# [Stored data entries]
################

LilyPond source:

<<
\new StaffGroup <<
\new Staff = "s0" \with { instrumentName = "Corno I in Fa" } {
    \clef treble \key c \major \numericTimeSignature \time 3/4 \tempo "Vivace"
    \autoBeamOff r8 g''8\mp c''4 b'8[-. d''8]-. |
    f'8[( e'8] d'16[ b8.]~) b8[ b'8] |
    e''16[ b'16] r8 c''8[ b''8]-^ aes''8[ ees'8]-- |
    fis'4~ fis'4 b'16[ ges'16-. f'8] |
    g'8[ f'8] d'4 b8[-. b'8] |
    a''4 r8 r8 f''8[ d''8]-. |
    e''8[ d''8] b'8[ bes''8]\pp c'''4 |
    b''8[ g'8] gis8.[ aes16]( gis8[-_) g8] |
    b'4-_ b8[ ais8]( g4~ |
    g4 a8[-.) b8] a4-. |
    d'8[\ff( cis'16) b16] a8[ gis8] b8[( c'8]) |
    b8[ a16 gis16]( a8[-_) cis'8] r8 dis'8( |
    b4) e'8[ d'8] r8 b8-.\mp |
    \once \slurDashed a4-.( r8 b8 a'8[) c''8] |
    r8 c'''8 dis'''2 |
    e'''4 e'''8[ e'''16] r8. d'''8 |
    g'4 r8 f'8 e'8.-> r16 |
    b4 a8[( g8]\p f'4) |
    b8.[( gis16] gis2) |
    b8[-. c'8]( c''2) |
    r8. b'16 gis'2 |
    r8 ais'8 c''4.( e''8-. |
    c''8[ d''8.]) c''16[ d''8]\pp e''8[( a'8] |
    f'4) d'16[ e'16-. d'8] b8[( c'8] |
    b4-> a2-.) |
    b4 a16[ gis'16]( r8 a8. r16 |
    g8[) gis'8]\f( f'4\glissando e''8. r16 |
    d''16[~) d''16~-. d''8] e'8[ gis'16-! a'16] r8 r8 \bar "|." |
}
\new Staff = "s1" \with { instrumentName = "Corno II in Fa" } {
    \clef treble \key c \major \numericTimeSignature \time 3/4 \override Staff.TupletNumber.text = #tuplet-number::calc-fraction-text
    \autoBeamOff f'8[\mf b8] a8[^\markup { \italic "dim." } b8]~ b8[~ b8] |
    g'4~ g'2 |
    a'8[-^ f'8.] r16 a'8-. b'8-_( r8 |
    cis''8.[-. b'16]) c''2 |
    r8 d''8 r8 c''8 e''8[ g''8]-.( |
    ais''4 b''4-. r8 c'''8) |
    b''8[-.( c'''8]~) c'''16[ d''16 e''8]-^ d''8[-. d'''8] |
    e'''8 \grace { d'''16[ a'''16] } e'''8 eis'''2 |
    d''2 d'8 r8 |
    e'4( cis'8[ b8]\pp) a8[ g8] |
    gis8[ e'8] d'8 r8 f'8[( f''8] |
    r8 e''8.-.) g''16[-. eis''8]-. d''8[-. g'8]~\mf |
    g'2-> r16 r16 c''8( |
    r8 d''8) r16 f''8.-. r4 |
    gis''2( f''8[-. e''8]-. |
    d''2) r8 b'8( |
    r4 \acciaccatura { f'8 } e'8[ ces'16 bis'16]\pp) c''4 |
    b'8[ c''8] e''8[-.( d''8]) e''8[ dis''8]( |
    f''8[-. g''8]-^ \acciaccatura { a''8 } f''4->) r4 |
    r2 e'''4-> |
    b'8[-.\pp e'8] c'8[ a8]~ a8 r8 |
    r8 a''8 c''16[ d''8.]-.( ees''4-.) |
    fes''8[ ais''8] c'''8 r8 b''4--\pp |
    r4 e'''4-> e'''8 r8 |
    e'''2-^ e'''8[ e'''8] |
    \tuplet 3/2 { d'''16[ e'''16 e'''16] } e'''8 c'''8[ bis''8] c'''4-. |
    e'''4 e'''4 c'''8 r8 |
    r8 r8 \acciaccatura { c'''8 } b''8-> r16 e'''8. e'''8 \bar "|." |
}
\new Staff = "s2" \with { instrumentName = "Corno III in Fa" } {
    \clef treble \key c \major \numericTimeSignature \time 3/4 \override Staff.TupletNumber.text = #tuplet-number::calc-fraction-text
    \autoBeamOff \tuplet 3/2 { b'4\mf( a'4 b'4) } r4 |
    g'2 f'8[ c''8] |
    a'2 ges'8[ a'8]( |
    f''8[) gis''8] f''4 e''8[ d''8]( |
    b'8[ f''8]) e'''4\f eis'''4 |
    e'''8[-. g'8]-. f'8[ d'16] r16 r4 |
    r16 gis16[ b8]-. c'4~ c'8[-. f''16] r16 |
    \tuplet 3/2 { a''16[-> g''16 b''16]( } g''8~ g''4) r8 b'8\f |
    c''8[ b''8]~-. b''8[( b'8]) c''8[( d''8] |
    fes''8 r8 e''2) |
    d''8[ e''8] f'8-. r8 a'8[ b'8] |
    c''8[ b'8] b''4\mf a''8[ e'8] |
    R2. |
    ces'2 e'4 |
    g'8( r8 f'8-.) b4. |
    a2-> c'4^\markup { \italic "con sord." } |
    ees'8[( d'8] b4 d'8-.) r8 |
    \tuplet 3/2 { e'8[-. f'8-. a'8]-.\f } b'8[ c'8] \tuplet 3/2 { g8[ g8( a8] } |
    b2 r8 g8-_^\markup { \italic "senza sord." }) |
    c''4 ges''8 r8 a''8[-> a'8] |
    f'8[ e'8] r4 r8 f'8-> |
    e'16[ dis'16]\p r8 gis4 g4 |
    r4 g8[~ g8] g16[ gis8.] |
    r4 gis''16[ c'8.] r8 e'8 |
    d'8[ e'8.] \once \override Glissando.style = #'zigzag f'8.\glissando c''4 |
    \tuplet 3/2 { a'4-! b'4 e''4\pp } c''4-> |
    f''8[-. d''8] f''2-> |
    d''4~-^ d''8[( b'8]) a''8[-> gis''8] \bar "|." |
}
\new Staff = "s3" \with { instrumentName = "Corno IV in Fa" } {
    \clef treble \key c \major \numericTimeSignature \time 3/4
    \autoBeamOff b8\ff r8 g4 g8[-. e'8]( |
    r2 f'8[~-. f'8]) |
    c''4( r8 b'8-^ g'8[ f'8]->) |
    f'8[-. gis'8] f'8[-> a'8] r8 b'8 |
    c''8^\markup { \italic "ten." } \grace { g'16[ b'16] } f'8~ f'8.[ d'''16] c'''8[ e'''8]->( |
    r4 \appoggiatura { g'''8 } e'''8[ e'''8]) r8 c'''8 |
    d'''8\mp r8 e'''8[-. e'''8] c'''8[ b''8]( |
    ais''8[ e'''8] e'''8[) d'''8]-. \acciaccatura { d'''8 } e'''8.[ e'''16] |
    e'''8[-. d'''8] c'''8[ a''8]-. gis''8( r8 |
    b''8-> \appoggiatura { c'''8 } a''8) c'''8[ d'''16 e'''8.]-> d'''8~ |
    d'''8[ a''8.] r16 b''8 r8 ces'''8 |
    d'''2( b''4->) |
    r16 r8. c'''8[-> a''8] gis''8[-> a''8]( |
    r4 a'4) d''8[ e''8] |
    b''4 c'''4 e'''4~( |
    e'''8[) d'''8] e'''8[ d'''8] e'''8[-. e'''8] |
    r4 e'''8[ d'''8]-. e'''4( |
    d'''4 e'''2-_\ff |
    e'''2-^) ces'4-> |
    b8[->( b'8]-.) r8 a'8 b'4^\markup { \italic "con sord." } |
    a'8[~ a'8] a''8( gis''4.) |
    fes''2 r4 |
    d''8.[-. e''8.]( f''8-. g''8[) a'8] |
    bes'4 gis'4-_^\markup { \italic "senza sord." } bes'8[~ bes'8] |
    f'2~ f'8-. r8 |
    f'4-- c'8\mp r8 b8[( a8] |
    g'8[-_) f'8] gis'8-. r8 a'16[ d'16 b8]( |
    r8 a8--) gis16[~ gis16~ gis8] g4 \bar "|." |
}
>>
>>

################

# [Exercise description]
Count the lines in the listing above that contain the string "italic", treating case as significant, and reply with only the number.

# [Finished task]
6